Problem.
Could the data below be retyped exactly, without its pictures?

══ The data ══

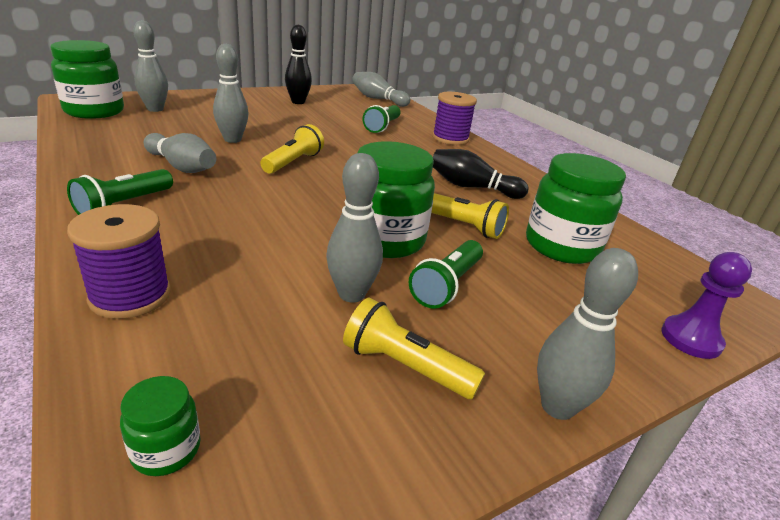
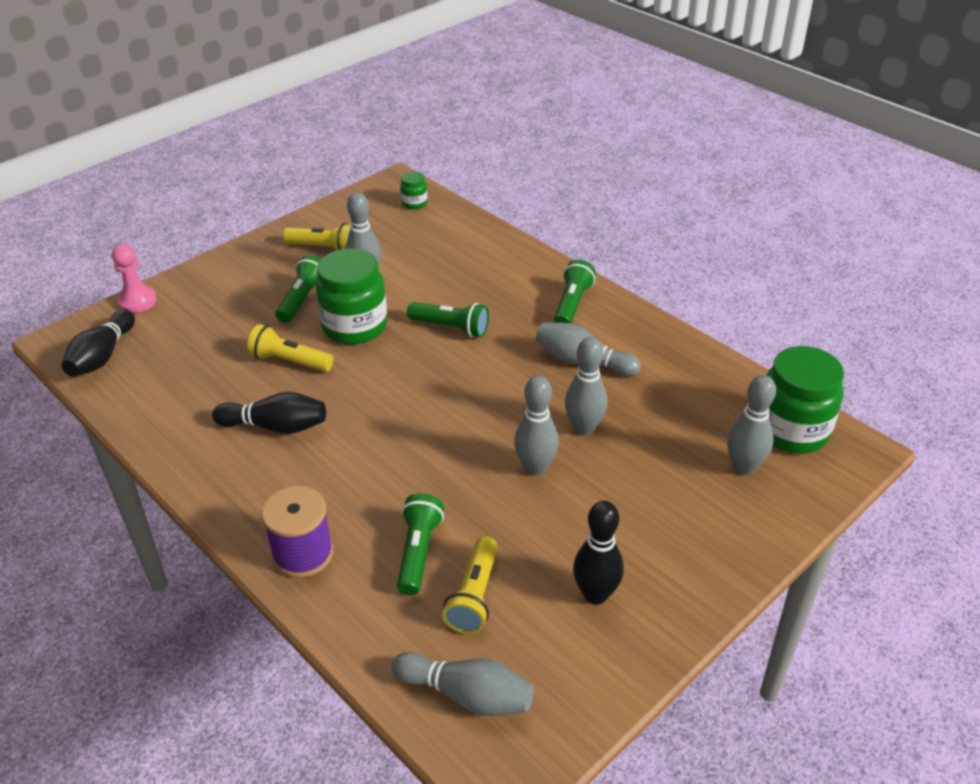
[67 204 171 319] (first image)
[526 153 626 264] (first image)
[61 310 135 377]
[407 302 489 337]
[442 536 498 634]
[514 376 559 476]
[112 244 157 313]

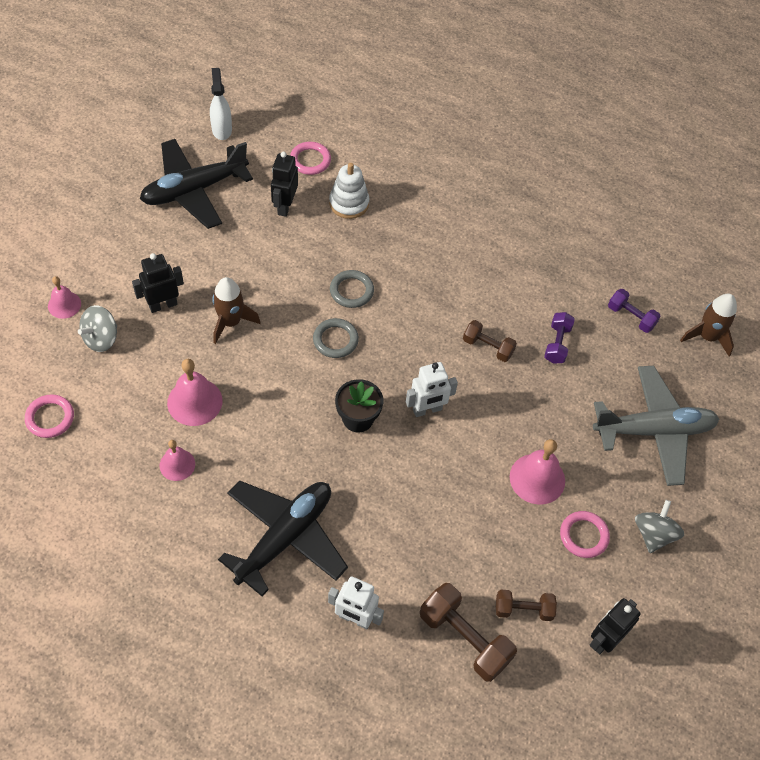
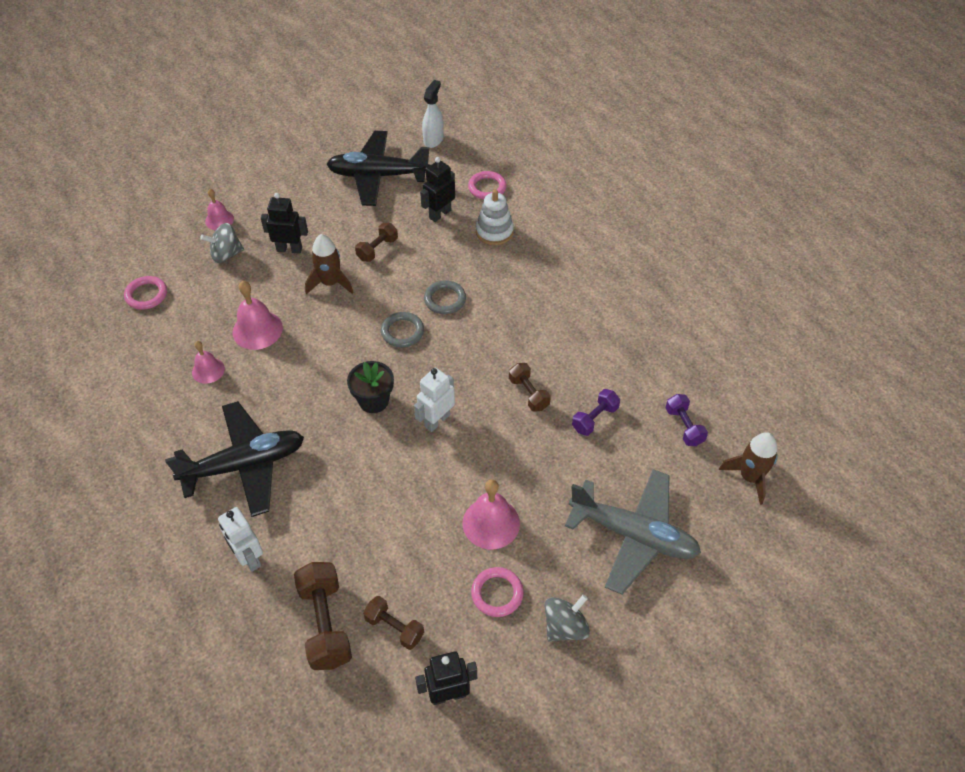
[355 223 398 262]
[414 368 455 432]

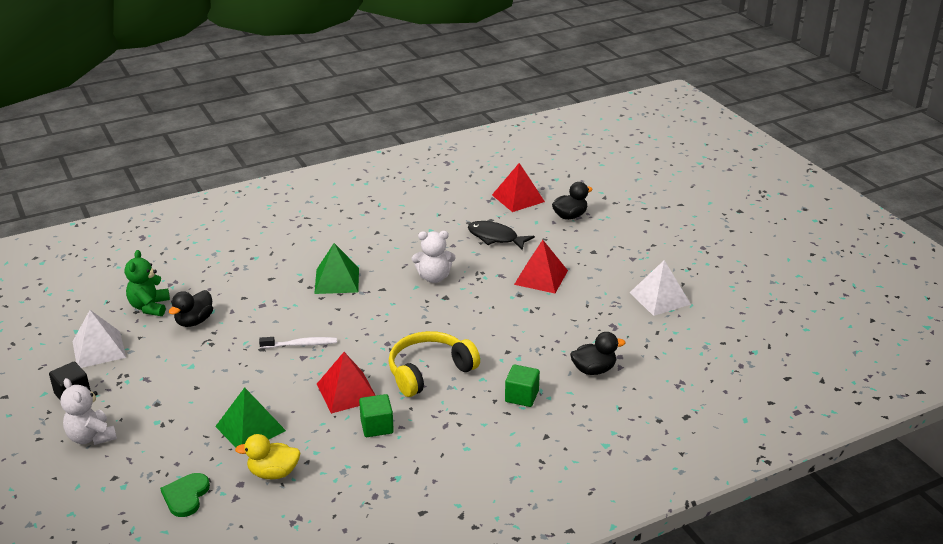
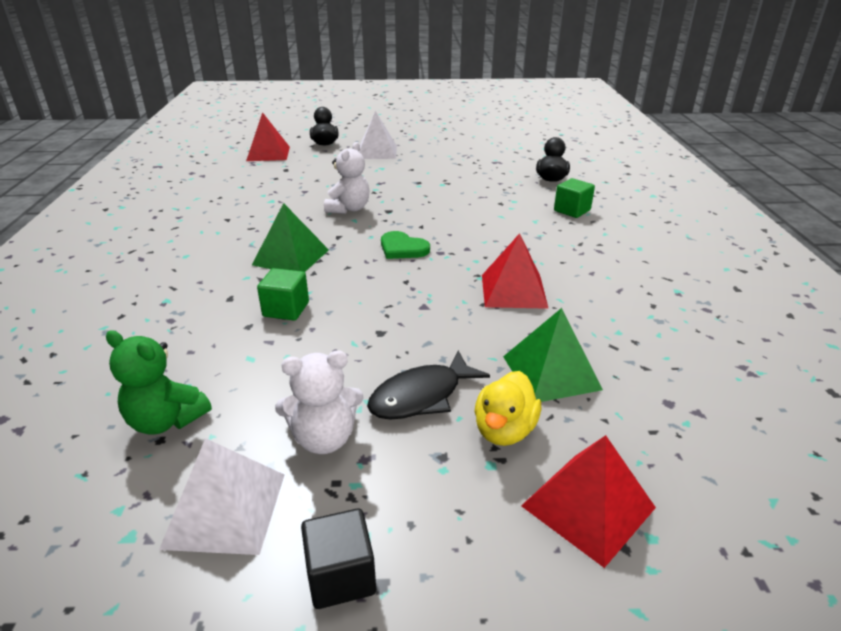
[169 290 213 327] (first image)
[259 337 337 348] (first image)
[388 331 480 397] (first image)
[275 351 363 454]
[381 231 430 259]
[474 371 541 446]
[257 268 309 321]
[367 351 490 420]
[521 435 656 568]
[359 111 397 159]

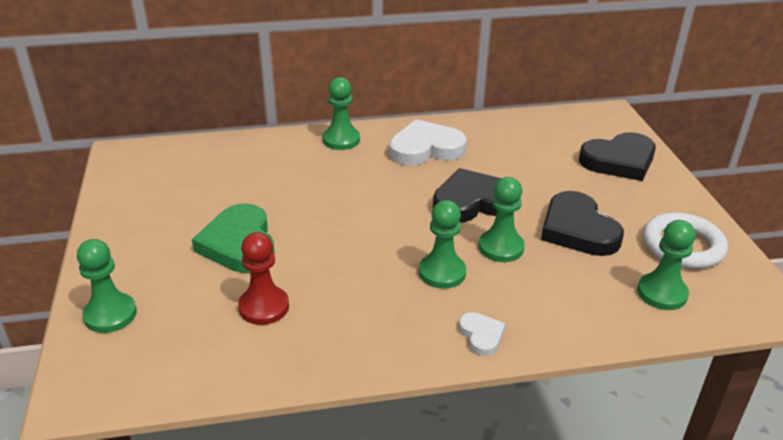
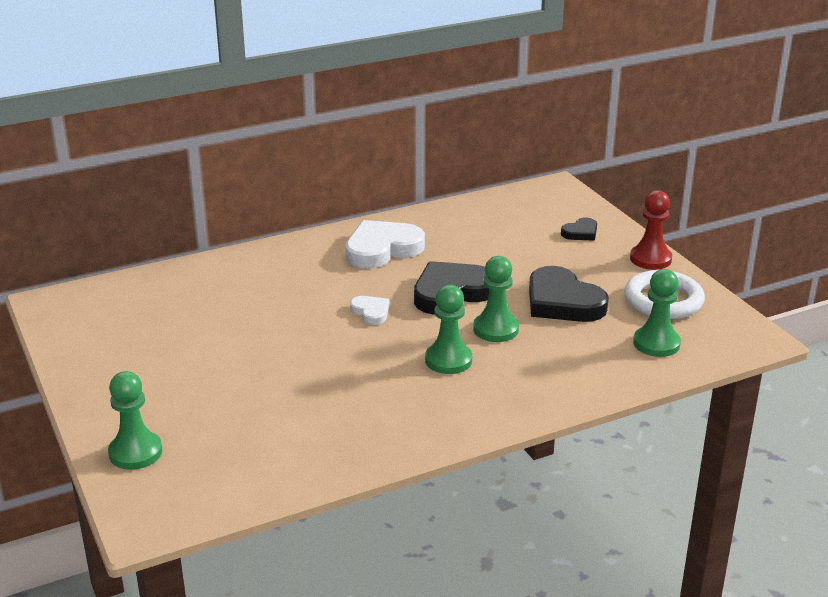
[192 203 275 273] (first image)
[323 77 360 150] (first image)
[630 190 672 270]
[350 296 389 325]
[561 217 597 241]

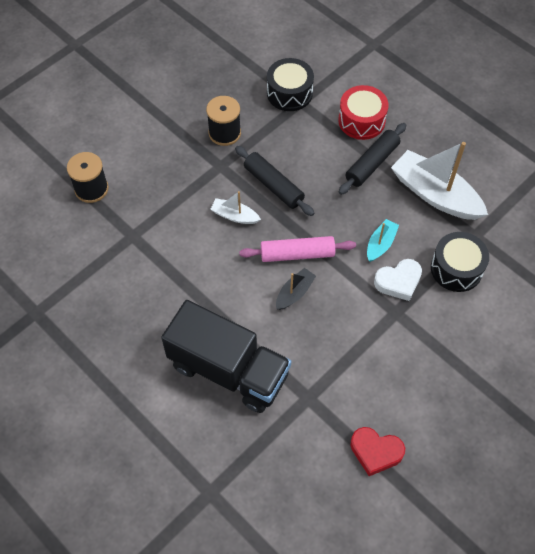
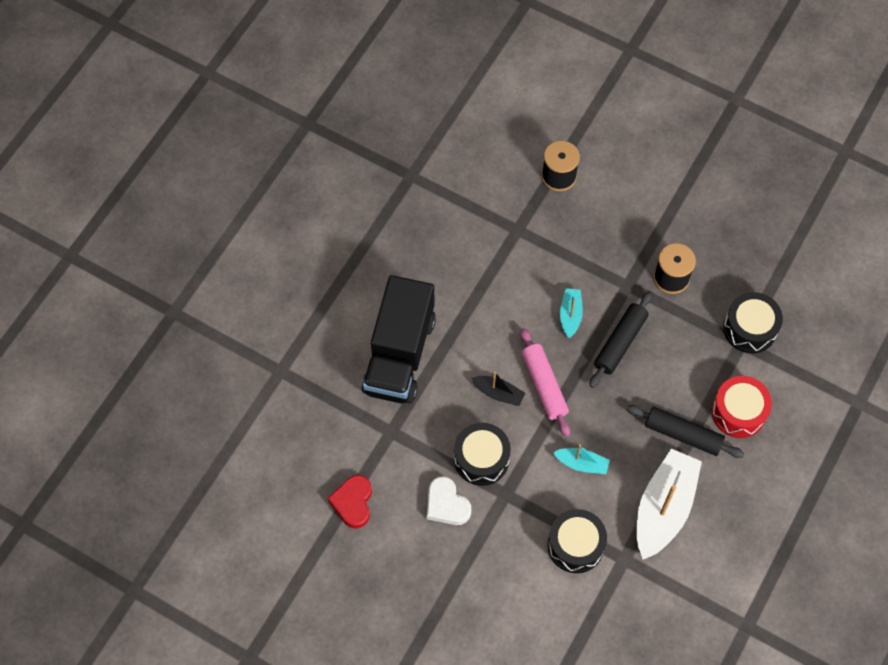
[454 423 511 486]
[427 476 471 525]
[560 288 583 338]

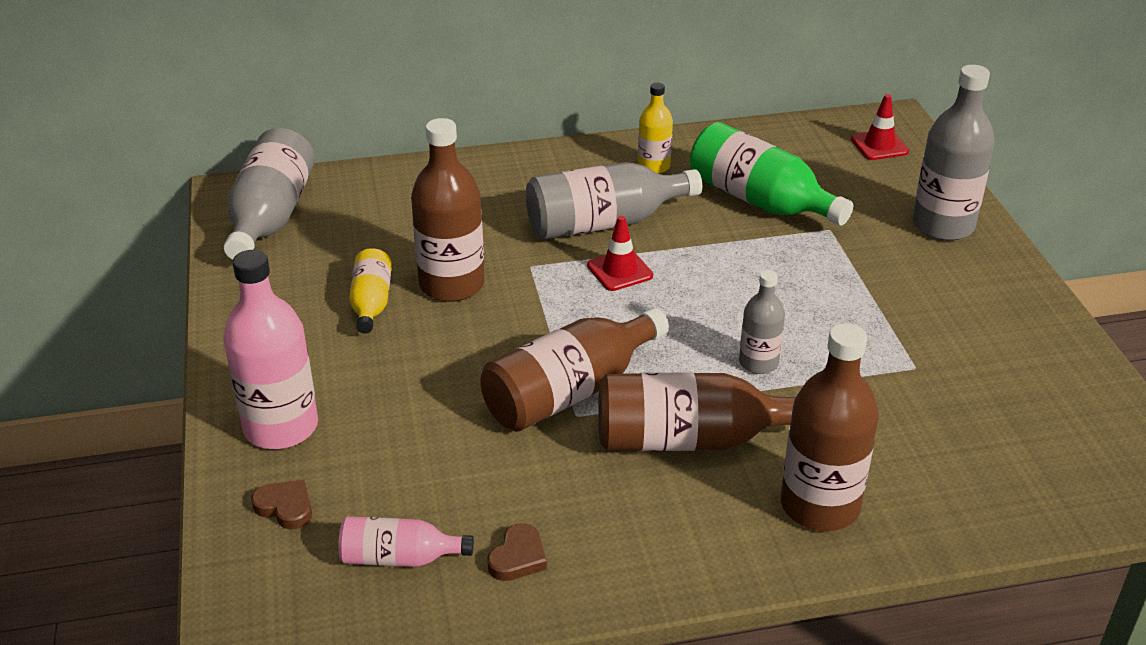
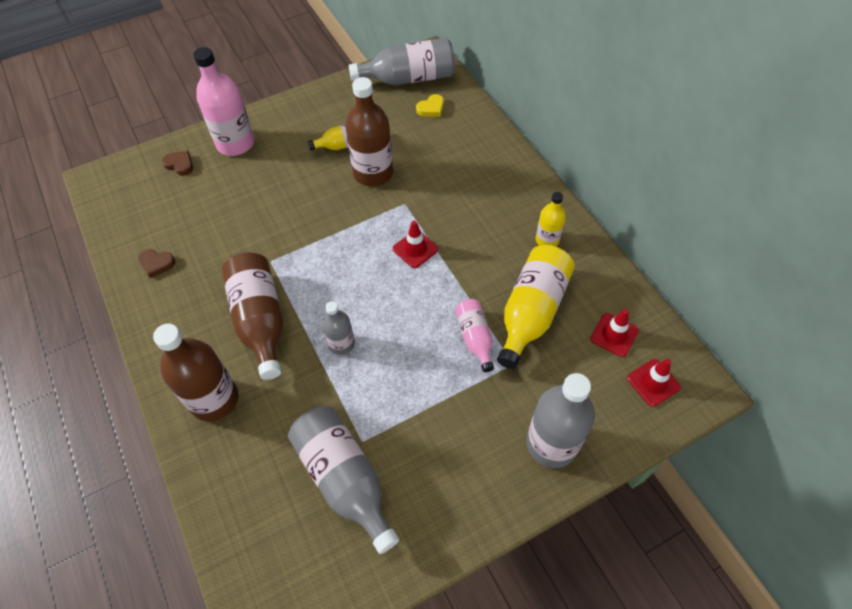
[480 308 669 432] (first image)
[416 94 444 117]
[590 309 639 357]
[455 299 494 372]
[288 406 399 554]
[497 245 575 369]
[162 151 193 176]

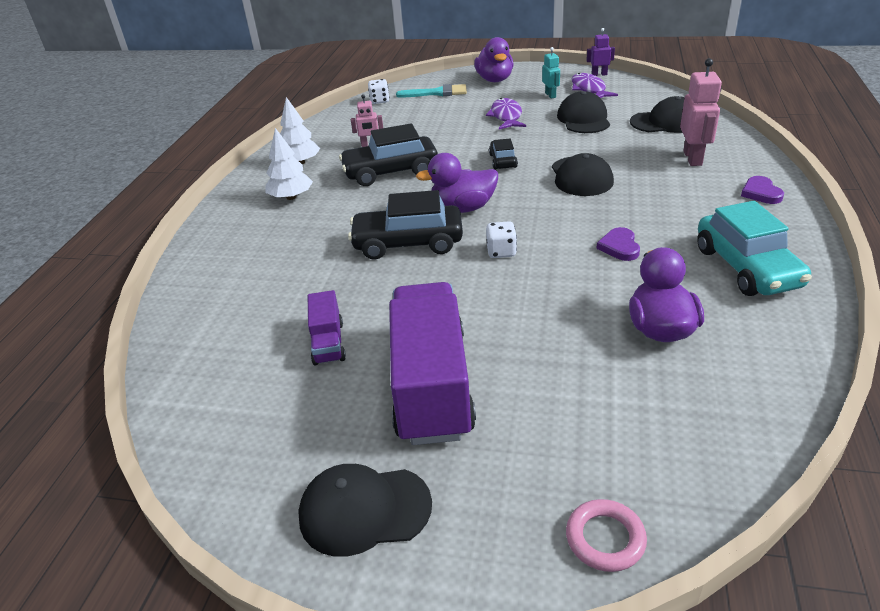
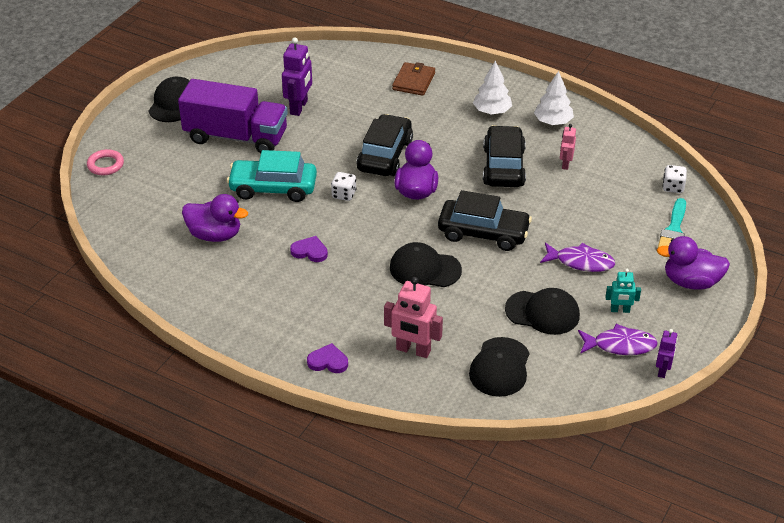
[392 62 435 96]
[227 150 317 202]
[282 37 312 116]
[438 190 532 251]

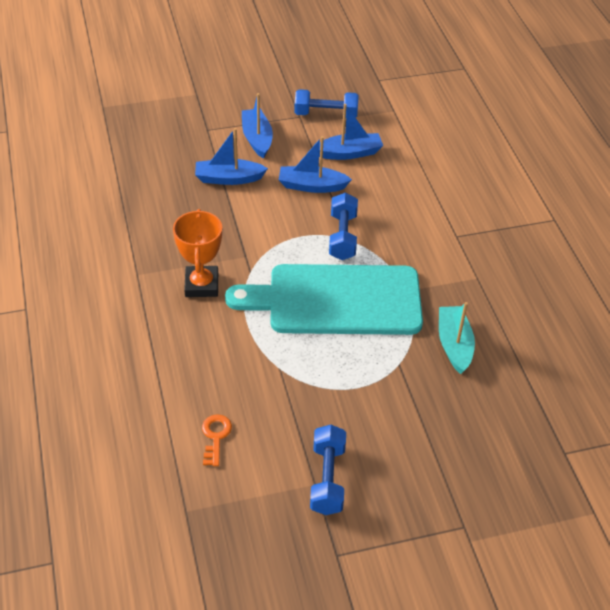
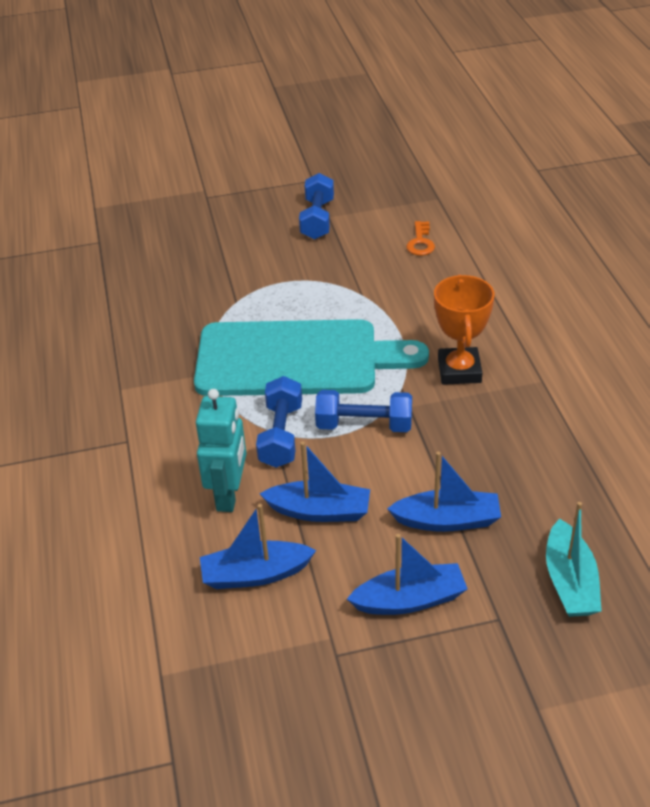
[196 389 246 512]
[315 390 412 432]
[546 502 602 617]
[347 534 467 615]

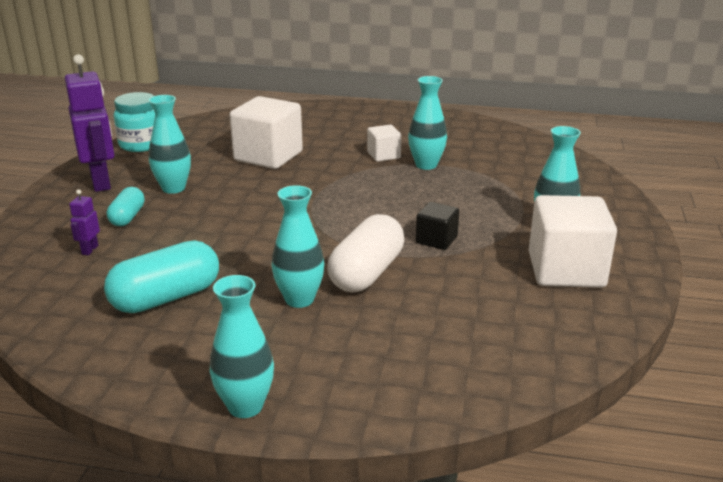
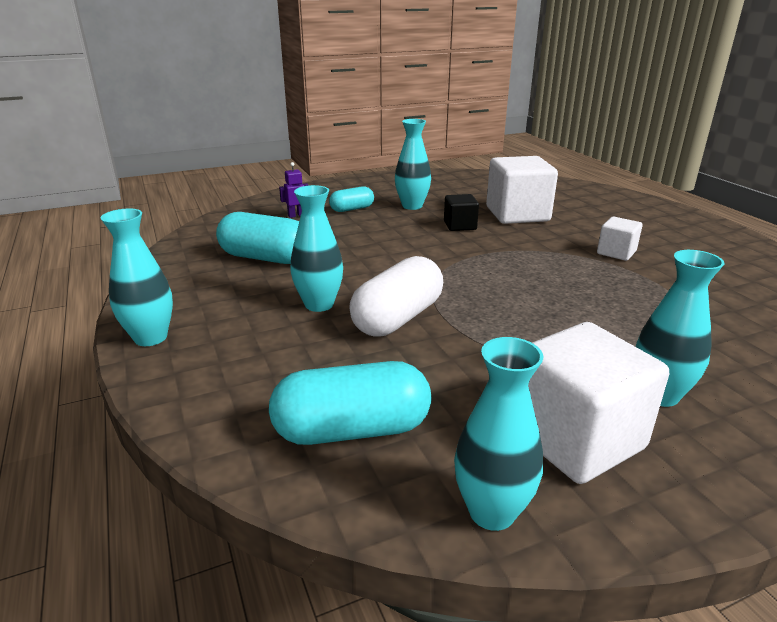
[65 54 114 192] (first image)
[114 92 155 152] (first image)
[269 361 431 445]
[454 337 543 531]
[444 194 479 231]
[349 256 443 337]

═══

Response.
[67 204 171 319] (first image)
[526 153 626 264] (first image)
[61 310 135 377]
[407 302 489 337]
[442 536 498 634]
[514 376 559 476]
[112 244 157 313]

[355 223 398 262]
[414 368 455 432]

[169 290 213 327] (first image)
[259 337 337 348] (first image)
[388 331 480 397] (first image)
[275 351 363 454]
[381 231 430 259]
[474 371 541 446]
[257 268 309 321]
[367 351 490 420]
[521 435 656 568]
[359 111 397 159]

[192 203 275 273] (first image)
[323 77 360 150] (first image)
[630 190 672 270]
[350 296 389 325]
[561 217 597 241]

[454 423 511 486]
[427 476 471 525]
[560 288 583 338]

[480 308 669 432] (first image)
[416 94 444 117]
[590 309 639 357]
[455 299 494 372]
[288 406 399 554]
[497 245 575 369]
[162 151 193 176]

[392 62 435 96]
[227 150 317 202]
[282 37 312 116]
[438 190 532 251]

[196 389 246 512]
[315 390 412 432]
[546 502 602 617]
[347 534 467 615]

[65 54 114 192] (first image)
[114 92 155 152] (first image)
[269 361 431 445]
[454 337 543 531]
[444 194 479 231]
[349 256 443 337]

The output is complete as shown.